━━ MATERIAL PROVIDED ━━
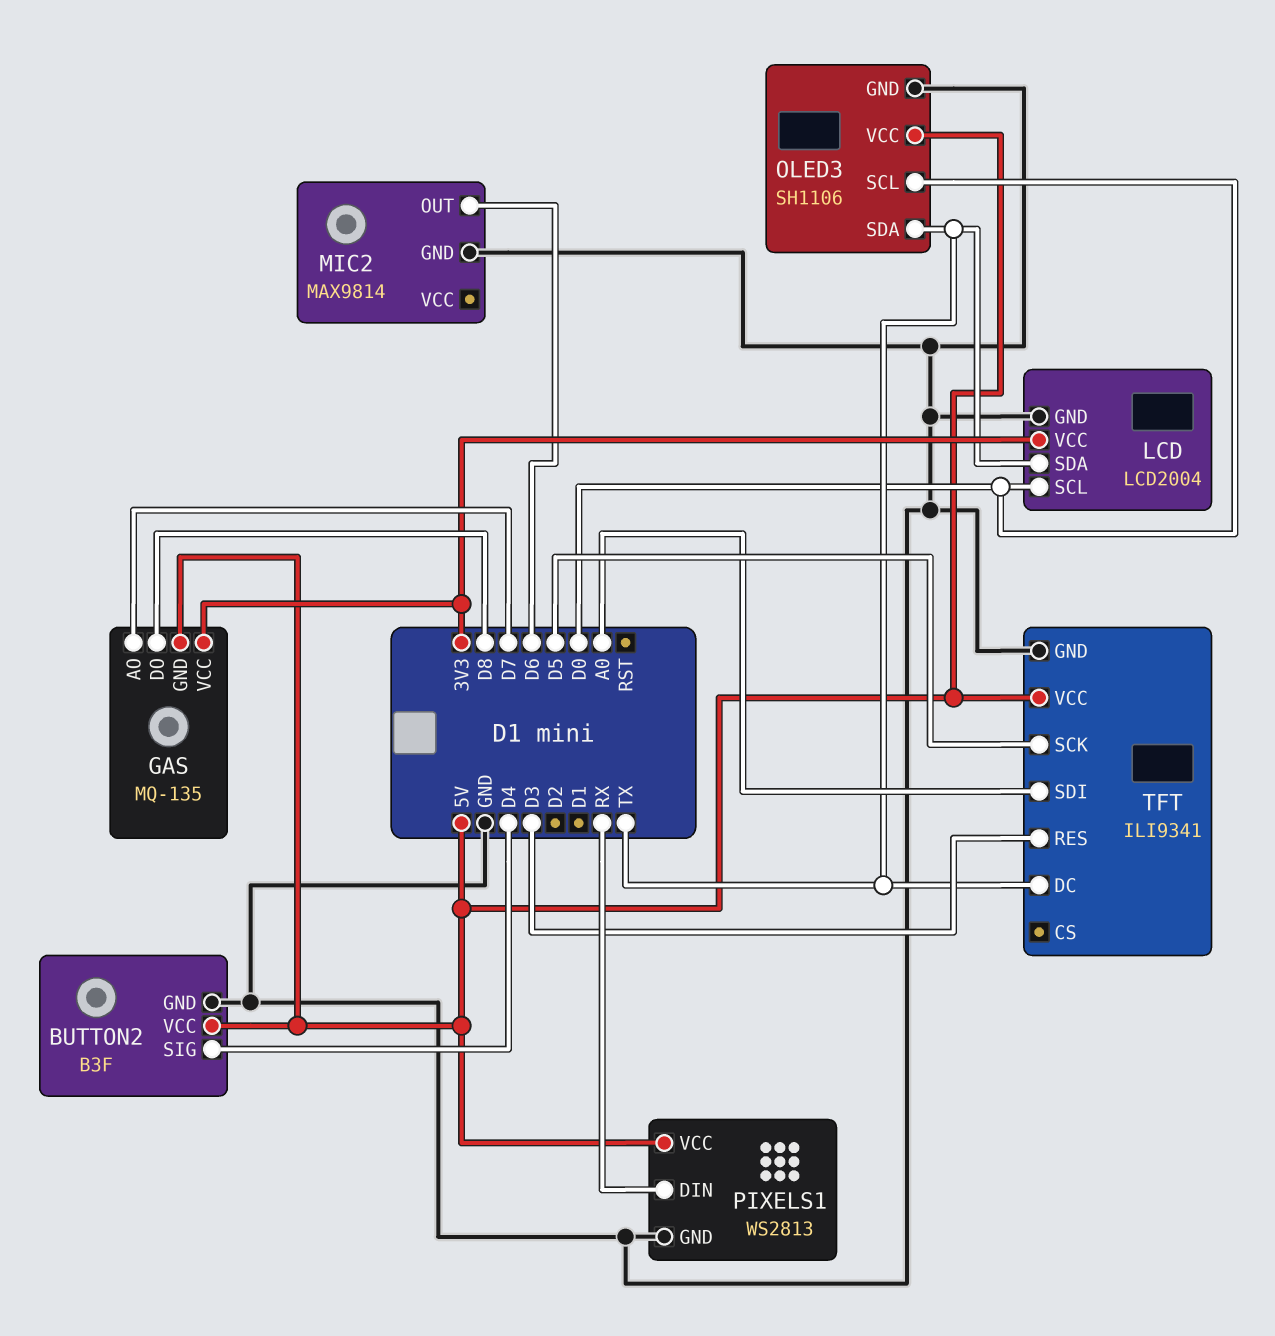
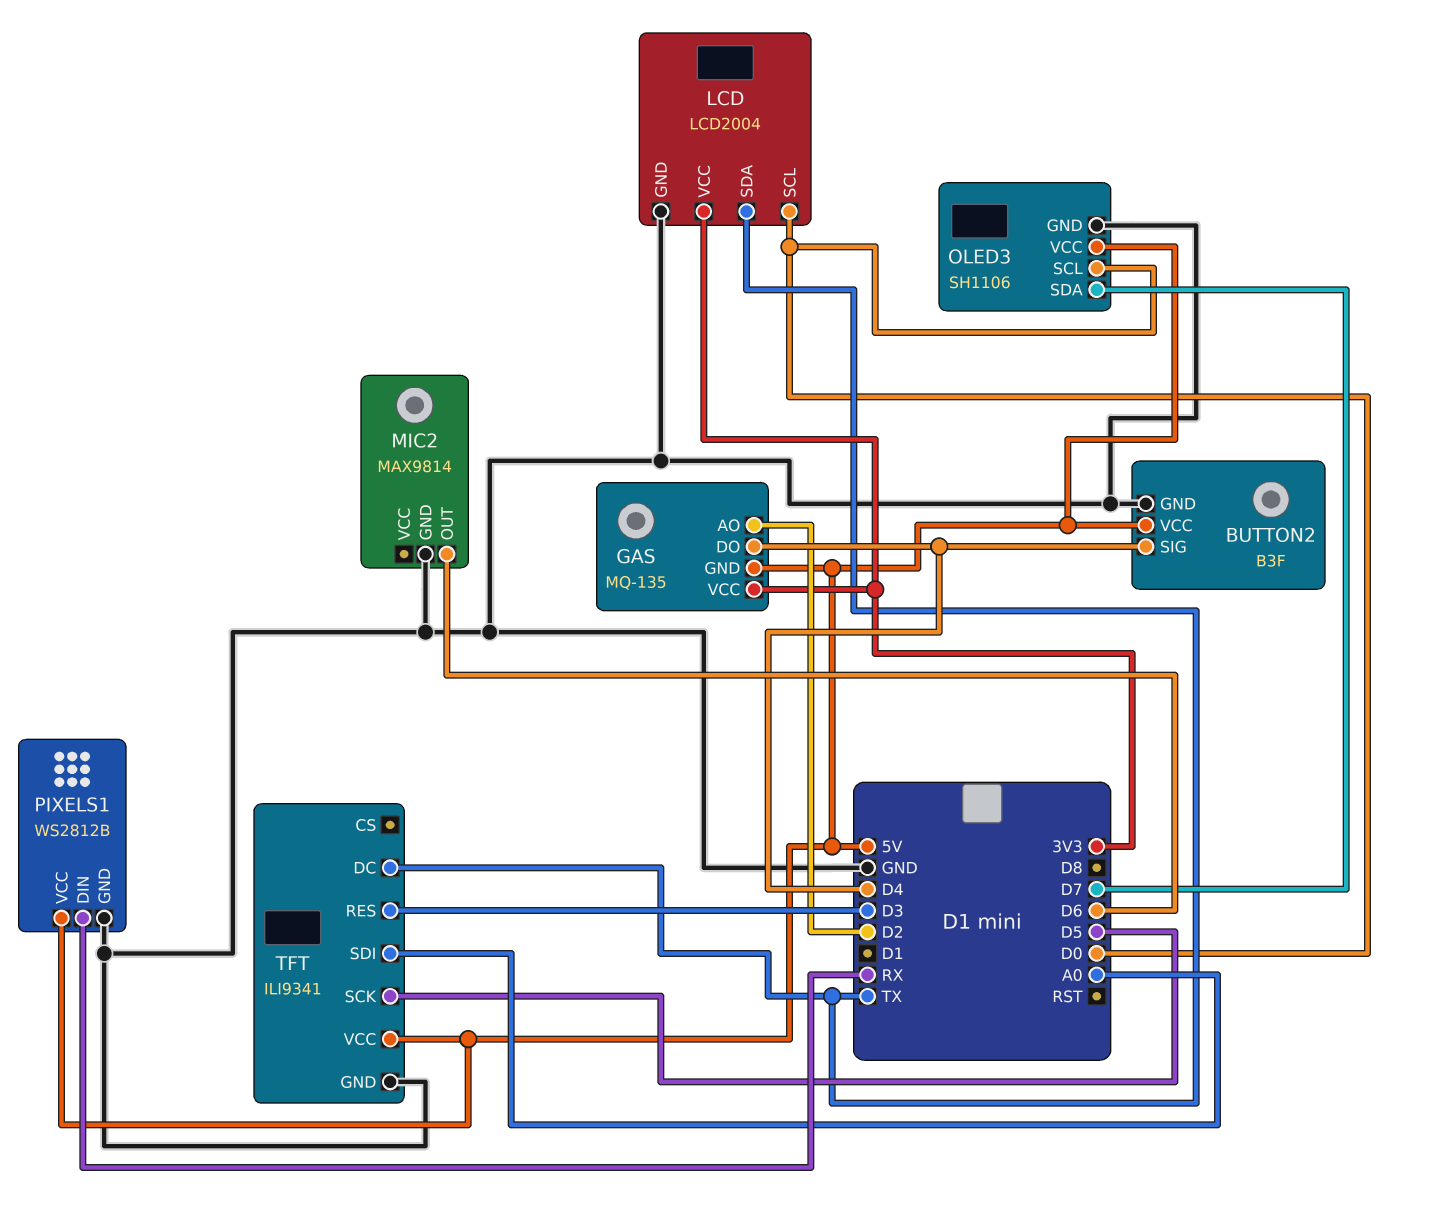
GAS pin AO: D7 -> D2
GAS pin DO: D8 -> D4
OLED3 pin SDA: TX -> D7
PIXELS1: WS2813 -> WS2812B

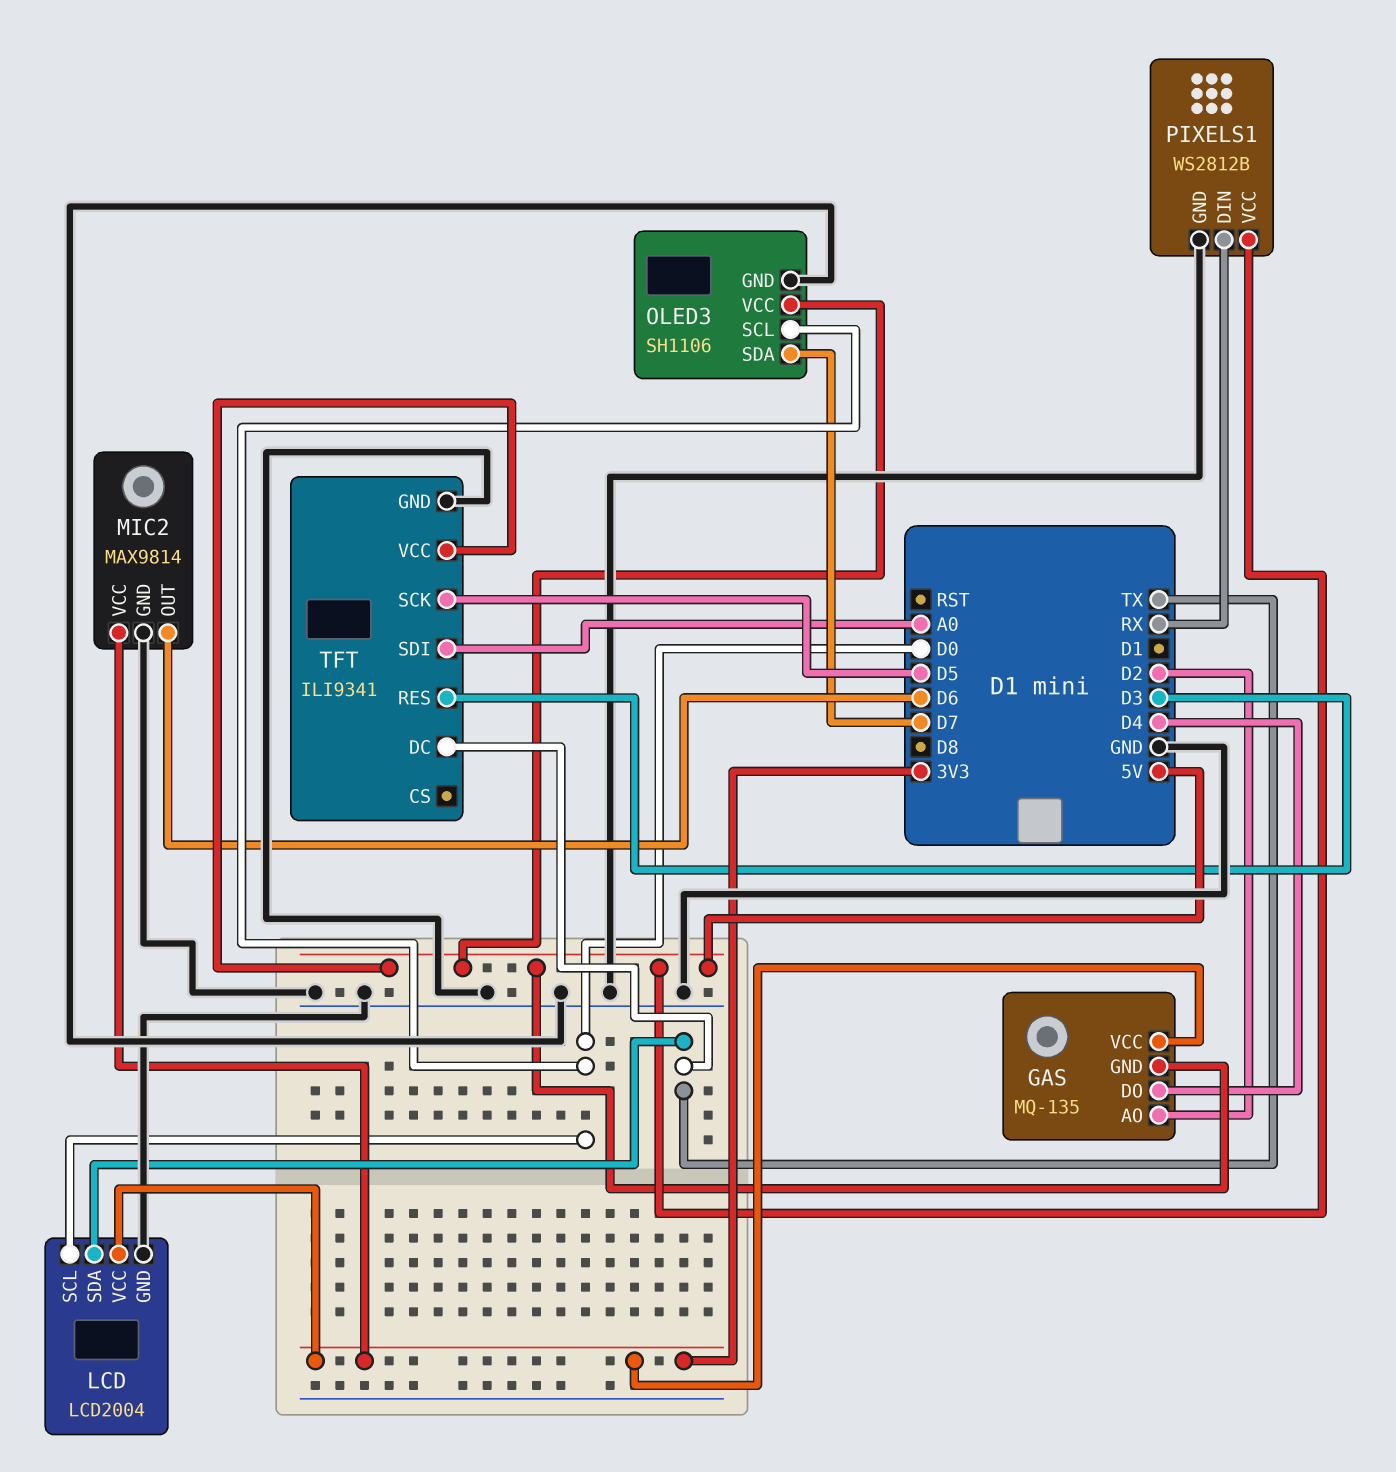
BUTTON2: B3F -> none
BUTTON2 pin GND: GND -> none
BUTTON2 pin SIG: D4 -> none
BUTTON2 pin VCC: 5V -> none
MIC2 pin VCC: none -> 3V3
━━━
* **TO DO**: From the first line above to the last, reproduce the records exactly but without the pictures.

* **ANSWER TO THIS EXERCISE**:
GAS pin AO: D7 -> D2
GAS pin DO: D8 -> D4
OLED3 pin SDA: TX -> D7
PIXELS1: WS2813 -> WS2812B

BUTTON2: B3F -> none
BUTTON2 pin GND: GND -> none
BUTTON2 pin SIG: D4 -> none
BUTTON2 pin VCC: 5V -> none
MIC2 pin VCC: none -> 3V3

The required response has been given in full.